> _TASK TO CARRY OUT_
Only one stretch of the records below should be repeated. It starts with the line containing "pink brick B3" and goes on through the line containing "pink tile H3 level 1 -> tan tile H3 level 1", exactly as written.

> _DATA TO USE_
▬▬▬

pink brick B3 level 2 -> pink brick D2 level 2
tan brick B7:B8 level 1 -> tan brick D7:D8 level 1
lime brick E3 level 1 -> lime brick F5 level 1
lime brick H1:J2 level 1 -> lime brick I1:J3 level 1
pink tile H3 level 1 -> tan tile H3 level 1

▬▬▬

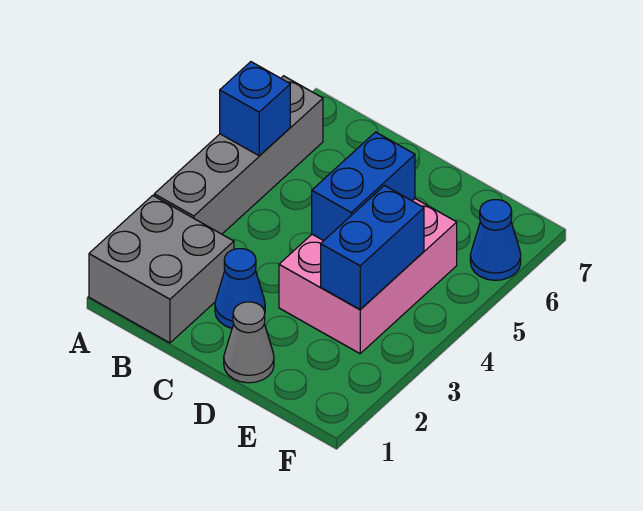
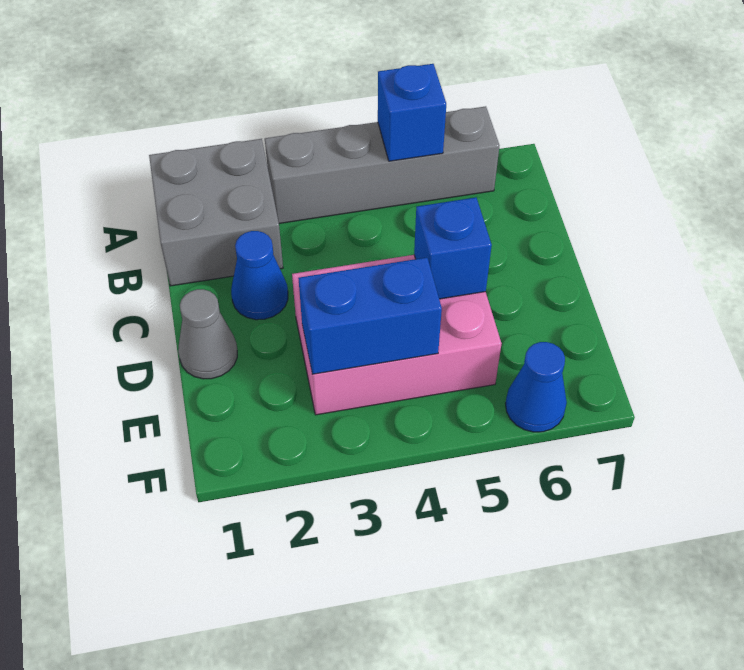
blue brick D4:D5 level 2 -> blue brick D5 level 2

▬▬▬

> _FINISHED TASK_
pink brick B3 level 2 -> pink brick D2 level 2
tan brick B7:B8 level 1 -> tan brick D7:D8 level 1
lime brick E3 level 1 -> lime brick F5 level 1
lime brick H1:J2 level 1 -> lime brick I1:J3 level 1
pink tile H3 level 1 -> tan tile H3 level 1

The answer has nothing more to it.